(Object class coordinate lists)

_____

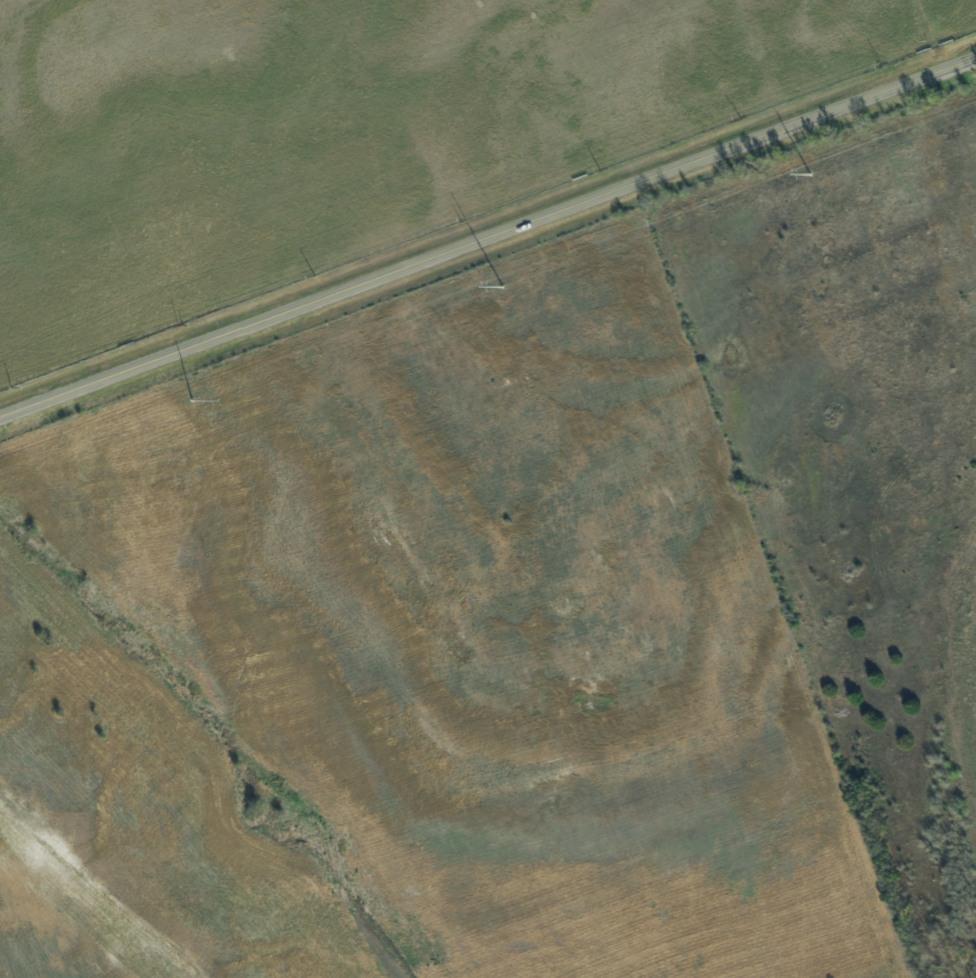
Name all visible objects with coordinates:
power tower: (806, 176)
road: (488, 237)
power tower: (500, 288)
power tower: (191, 402)

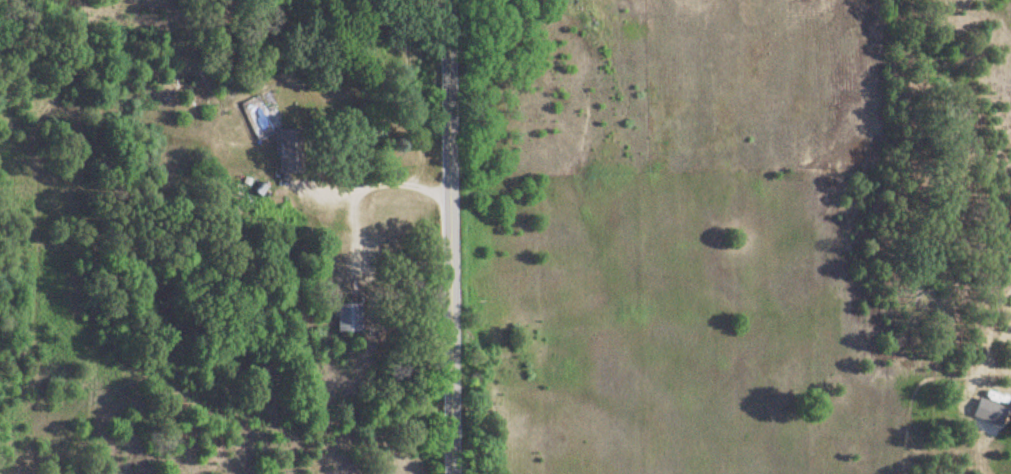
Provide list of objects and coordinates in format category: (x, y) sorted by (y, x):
building: (288, 152)
road: (373, 179)
road: (448, 236)
building: (345, 318)

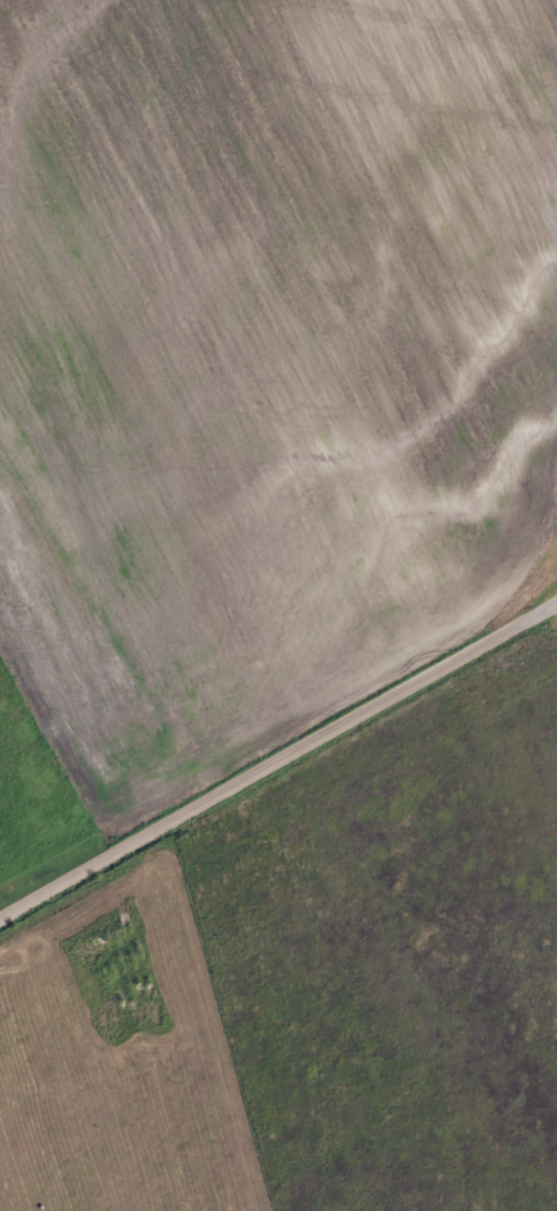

_____

### PROBLEM
Print the records above exactly, minus pictures.

### THE COMPLETED TASK
Name all visible objects with coordinates:
power tower: (806, 176)
road: (488, 237)
power tower: (500, 288)
power tower: (191, 402)

Provide list of objects and coordinates in format category: (x, y) sorted by (y, x):
building: (288, 152)
road: (373, 179)
road: (448, 236)
building: (345, 318)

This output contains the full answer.